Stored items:
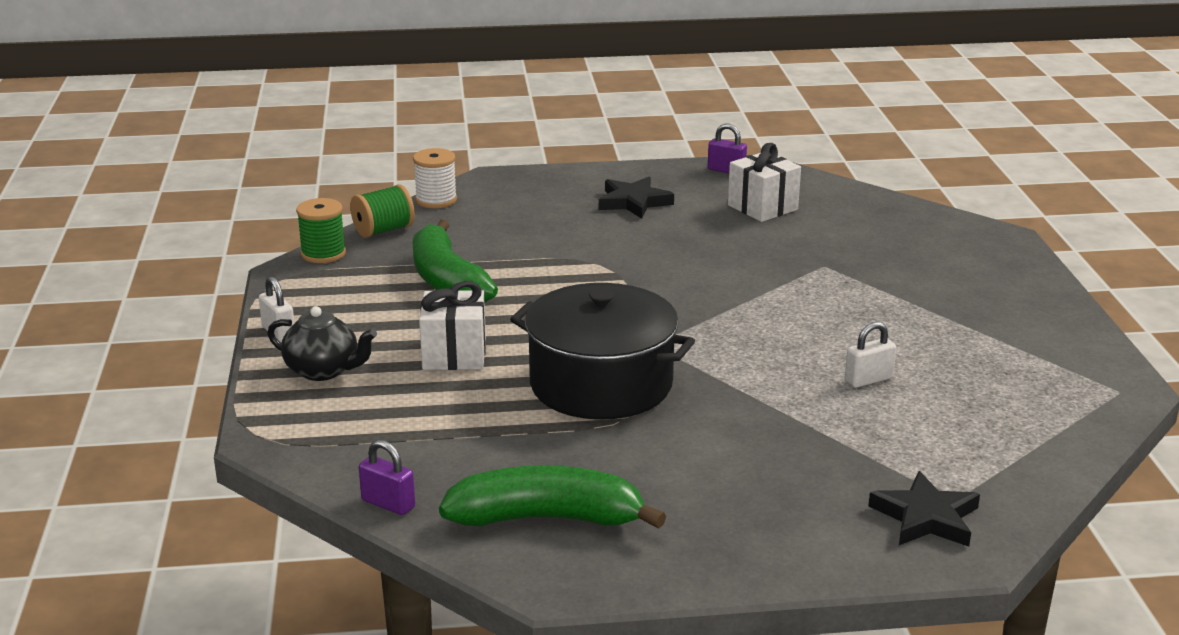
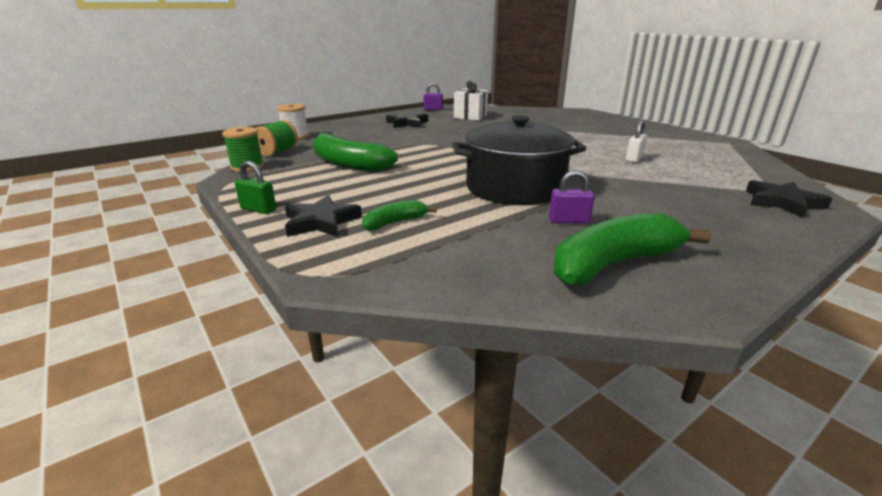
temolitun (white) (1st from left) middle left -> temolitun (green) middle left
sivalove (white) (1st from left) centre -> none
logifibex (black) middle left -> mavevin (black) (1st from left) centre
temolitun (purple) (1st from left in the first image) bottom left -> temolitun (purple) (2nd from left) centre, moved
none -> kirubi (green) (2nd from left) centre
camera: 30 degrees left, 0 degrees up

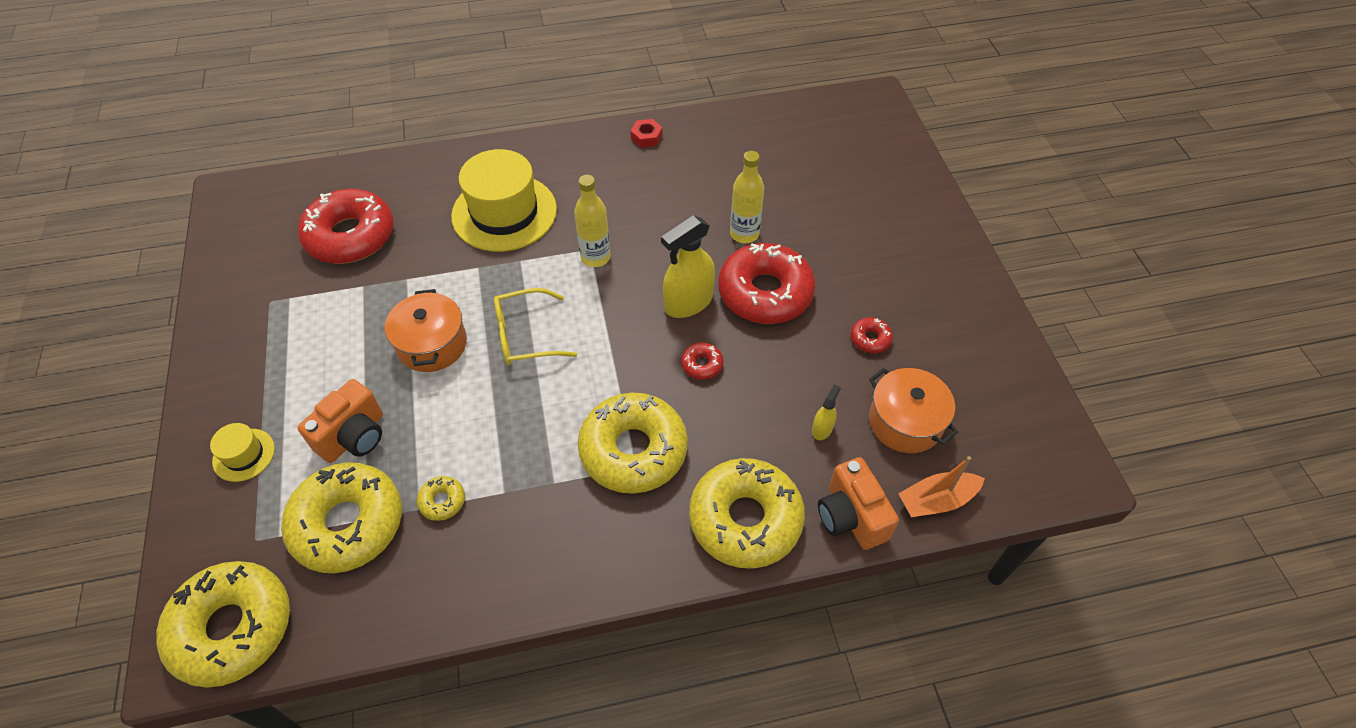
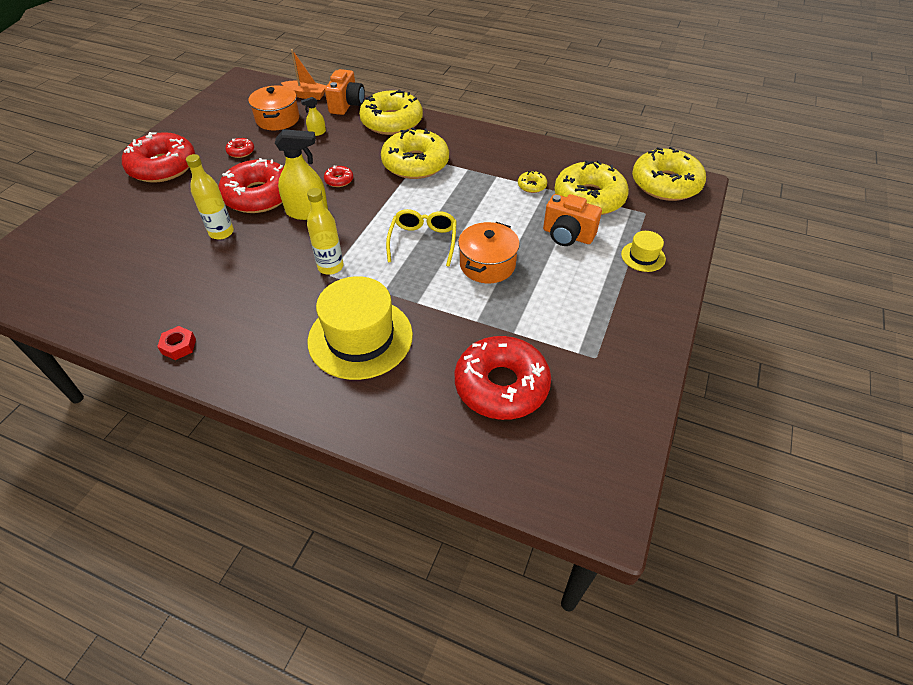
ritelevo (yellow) centre, 105 degrees counterclockwise
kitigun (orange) (1st from left in the first image) middle left -> kitigun (orange) (2nd from left) top centre, 135 degrees counterclockwise
none -> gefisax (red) (1st from left) top left
camera: 145 degrees left, 5 degrees down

(Task objective) Although the records hold pictures, the copy must not; give again exactly the lines from the one with "none -> kirubi (green) (2nd from left) centre" through the one with "ritelevo (yellow) centre, 105".

(Your solution)
none -> kirubi (green) (2nd from left) centre
camera: 30 degrees left, 0 degrees up

ritelevo (yellow) centre, 105 degrees counterclockwise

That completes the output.